Assignment →
Whenever a line in the records below holds the string "their", include it in the count, and state the number alone.

_ _ _ _

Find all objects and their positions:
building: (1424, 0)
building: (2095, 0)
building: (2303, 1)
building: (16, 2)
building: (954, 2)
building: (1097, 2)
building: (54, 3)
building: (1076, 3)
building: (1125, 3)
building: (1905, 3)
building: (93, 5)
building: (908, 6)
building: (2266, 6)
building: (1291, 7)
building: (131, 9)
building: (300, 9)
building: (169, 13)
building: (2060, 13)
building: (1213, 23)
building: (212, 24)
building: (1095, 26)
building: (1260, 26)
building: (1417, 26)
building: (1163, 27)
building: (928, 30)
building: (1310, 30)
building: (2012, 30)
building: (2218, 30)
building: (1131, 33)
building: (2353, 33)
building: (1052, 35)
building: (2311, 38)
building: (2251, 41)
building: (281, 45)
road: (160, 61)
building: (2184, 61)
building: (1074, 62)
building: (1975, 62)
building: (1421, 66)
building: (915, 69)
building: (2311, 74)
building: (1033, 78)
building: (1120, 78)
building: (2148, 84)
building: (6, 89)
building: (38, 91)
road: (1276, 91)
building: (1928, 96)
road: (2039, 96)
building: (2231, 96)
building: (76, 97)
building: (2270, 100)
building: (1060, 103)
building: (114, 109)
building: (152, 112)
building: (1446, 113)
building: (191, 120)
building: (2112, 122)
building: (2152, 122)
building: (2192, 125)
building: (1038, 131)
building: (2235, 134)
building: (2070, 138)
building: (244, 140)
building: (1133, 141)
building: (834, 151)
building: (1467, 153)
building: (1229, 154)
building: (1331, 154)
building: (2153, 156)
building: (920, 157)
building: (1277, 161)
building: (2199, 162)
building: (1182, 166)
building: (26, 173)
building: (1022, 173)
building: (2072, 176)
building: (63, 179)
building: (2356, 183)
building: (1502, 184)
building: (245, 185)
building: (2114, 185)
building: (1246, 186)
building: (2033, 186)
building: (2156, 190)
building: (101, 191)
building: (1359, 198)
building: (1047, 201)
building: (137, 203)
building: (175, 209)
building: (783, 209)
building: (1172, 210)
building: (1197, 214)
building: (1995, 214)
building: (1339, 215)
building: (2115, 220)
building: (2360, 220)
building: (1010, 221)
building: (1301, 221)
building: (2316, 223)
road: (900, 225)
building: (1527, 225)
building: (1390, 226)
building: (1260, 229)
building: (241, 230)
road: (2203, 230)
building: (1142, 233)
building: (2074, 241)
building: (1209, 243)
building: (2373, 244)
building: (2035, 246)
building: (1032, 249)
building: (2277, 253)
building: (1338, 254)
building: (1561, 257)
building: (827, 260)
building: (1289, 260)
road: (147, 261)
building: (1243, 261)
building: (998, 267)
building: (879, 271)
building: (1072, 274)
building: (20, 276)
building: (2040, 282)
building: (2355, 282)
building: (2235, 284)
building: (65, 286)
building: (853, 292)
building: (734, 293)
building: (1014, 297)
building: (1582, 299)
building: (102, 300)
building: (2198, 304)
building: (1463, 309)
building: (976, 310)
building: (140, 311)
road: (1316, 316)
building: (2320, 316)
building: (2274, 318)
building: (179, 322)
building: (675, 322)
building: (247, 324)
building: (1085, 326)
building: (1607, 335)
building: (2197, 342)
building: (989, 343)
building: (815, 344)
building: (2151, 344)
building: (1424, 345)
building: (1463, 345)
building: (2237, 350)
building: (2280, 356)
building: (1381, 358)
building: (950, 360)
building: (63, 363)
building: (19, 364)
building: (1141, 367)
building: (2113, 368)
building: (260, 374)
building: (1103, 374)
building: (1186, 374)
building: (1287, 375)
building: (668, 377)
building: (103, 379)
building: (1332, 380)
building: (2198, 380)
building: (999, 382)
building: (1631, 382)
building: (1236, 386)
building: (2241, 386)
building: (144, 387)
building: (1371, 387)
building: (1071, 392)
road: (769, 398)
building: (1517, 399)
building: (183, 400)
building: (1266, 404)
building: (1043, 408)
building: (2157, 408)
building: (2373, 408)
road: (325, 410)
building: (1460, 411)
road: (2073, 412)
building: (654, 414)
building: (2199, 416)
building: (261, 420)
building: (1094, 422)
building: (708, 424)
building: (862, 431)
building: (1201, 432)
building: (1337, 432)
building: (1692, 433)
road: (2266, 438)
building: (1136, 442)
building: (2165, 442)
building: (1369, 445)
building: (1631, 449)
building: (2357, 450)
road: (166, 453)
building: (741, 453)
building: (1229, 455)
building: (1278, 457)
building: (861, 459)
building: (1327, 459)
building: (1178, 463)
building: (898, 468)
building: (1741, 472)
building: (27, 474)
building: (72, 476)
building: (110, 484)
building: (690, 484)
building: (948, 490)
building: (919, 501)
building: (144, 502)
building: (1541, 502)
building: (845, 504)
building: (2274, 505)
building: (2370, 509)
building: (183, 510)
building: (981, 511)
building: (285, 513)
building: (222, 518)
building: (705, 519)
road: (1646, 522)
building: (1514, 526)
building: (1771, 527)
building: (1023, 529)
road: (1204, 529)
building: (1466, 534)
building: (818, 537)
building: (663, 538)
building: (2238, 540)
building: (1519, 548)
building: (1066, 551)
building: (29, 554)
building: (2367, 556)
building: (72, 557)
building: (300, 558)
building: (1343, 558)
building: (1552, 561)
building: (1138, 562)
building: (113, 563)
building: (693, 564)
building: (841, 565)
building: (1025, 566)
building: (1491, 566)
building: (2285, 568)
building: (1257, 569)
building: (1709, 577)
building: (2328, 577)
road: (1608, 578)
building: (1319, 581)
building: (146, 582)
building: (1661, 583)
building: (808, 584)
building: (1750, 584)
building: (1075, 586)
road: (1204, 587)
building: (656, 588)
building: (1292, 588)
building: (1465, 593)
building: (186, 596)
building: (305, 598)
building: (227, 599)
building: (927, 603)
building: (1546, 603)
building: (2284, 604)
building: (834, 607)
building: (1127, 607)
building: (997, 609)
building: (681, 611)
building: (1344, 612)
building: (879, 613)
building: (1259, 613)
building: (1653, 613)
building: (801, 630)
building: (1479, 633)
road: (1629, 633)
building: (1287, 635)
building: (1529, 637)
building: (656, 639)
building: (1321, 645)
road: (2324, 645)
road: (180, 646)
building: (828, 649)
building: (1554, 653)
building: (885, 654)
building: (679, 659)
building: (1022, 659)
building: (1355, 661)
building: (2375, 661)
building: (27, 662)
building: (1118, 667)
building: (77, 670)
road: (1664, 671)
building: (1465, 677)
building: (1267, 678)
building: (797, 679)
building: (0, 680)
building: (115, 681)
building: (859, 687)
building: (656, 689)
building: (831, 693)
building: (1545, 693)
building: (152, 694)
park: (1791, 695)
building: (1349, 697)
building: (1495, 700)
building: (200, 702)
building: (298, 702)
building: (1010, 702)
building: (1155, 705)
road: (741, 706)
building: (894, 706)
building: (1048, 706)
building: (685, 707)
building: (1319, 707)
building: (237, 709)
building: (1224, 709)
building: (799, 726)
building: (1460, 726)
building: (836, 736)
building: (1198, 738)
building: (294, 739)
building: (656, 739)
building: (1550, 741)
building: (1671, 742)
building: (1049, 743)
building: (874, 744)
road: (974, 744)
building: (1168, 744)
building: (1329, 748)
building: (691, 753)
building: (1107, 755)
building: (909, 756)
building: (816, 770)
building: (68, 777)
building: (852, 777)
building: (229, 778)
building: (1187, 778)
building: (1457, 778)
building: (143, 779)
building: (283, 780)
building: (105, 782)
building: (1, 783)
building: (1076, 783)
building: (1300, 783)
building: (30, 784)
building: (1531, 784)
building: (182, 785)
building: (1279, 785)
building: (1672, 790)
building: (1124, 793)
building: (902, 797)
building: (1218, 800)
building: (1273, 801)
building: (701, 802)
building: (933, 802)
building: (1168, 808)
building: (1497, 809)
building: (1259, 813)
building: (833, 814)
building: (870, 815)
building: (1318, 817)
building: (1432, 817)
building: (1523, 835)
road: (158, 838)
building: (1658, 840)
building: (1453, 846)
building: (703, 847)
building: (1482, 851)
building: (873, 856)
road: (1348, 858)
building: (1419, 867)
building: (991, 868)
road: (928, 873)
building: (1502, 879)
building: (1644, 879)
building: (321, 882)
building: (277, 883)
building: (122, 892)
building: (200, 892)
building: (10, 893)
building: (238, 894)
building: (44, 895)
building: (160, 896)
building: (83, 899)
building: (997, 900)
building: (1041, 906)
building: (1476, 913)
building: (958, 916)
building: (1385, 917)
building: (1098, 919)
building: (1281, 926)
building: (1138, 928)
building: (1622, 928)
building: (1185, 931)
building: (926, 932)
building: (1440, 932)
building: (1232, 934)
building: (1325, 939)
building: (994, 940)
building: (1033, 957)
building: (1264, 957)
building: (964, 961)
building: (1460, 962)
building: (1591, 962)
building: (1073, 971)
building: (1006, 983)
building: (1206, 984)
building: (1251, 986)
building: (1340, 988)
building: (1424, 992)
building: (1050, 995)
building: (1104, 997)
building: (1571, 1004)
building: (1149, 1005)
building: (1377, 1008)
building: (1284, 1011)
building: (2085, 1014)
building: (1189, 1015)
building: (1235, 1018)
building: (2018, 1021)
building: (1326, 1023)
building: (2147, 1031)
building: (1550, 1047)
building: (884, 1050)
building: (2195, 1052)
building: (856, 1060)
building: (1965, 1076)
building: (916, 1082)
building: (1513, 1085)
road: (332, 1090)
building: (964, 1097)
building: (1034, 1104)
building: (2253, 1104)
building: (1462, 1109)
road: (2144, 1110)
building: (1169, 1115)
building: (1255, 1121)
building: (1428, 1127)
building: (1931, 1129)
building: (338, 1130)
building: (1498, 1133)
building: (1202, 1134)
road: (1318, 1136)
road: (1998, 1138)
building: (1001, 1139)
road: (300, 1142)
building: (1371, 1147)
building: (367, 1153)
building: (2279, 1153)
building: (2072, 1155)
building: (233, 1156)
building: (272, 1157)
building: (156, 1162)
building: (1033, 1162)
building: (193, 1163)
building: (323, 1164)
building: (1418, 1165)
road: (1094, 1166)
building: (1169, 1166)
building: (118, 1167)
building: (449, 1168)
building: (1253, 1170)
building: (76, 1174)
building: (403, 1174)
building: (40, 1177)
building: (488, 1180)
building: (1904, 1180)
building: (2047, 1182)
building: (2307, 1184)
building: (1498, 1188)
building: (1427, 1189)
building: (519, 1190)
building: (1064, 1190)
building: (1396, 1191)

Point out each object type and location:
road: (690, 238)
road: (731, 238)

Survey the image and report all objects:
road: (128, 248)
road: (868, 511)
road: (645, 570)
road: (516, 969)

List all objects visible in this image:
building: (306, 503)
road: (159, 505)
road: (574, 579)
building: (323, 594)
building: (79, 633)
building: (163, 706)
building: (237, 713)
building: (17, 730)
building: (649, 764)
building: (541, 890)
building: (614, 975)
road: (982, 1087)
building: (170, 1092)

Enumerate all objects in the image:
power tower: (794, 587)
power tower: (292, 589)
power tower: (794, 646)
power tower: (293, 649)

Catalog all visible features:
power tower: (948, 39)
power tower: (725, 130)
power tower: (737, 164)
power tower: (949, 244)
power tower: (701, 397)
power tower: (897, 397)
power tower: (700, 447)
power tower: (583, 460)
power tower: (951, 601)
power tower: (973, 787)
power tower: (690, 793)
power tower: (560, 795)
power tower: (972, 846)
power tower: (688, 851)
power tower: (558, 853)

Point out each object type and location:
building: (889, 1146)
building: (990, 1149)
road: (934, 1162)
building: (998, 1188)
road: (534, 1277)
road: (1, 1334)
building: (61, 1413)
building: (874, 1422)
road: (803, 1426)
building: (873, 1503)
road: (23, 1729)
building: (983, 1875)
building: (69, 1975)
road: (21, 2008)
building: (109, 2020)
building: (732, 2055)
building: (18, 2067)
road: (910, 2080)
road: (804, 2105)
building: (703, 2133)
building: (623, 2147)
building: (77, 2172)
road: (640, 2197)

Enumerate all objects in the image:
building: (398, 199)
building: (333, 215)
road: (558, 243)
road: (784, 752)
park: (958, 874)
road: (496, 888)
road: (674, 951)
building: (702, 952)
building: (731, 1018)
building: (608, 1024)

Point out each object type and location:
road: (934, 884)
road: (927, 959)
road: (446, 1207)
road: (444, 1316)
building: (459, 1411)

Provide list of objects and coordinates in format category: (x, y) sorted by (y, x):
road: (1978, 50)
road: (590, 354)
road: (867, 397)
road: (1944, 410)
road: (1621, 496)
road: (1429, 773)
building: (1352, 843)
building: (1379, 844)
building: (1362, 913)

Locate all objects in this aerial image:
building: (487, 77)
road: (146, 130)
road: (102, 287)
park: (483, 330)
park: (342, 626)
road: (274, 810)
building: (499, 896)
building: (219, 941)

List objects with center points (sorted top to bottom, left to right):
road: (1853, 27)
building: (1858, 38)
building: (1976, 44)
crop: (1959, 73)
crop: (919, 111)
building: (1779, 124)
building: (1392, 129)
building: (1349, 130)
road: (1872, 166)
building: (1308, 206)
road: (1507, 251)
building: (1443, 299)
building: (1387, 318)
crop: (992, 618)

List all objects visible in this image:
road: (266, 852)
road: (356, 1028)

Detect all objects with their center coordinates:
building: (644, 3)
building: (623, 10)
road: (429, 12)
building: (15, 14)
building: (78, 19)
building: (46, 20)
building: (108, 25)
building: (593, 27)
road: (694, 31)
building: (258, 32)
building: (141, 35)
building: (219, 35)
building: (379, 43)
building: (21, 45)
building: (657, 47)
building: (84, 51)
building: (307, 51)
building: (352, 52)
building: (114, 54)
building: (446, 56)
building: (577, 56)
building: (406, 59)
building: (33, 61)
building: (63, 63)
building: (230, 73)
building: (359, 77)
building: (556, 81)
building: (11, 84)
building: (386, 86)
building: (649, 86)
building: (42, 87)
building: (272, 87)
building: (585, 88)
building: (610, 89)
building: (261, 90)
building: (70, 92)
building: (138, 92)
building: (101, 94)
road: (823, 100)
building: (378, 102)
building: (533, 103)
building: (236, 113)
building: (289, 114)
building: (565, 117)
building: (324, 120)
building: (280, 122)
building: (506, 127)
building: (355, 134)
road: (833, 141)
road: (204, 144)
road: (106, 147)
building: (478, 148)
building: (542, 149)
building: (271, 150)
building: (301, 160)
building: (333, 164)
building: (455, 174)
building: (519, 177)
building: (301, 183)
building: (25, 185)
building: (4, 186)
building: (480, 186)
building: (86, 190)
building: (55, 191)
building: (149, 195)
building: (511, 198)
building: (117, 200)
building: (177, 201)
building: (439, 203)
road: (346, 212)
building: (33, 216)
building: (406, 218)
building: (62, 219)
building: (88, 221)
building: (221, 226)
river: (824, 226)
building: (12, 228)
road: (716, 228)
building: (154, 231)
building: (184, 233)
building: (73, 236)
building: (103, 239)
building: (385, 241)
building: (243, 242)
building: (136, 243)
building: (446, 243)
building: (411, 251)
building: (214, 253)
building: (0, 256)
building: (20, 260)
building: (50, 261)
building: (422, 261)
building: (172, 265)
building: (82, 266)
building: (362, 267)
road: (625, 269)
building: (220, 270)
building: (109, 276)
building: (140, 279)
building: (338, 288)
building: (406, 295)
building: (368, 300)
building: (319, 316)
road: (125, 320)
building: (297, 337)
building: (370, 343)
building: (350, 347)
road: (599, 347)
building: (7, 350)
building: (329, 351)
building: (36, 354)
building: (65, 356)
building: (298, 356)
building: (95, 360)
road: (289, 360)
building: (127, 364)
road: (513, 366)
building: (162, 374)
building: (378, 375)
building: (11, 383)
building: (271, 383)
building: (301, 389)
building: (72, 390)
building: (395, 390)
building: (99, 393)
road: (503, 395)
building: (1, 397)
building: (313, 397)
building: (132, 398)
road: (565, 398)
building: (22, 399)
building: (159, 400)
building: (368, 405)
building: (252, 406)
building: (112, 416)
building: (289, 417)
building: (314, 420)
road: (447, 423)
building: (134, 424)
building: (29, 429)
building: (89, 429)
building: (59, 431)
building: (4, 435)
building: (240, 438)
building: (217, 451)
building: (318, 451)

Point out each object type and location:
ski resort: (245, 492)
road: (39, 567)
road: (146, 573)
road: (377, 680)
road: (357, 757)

_ _ _ _

Solution to the exercise →
2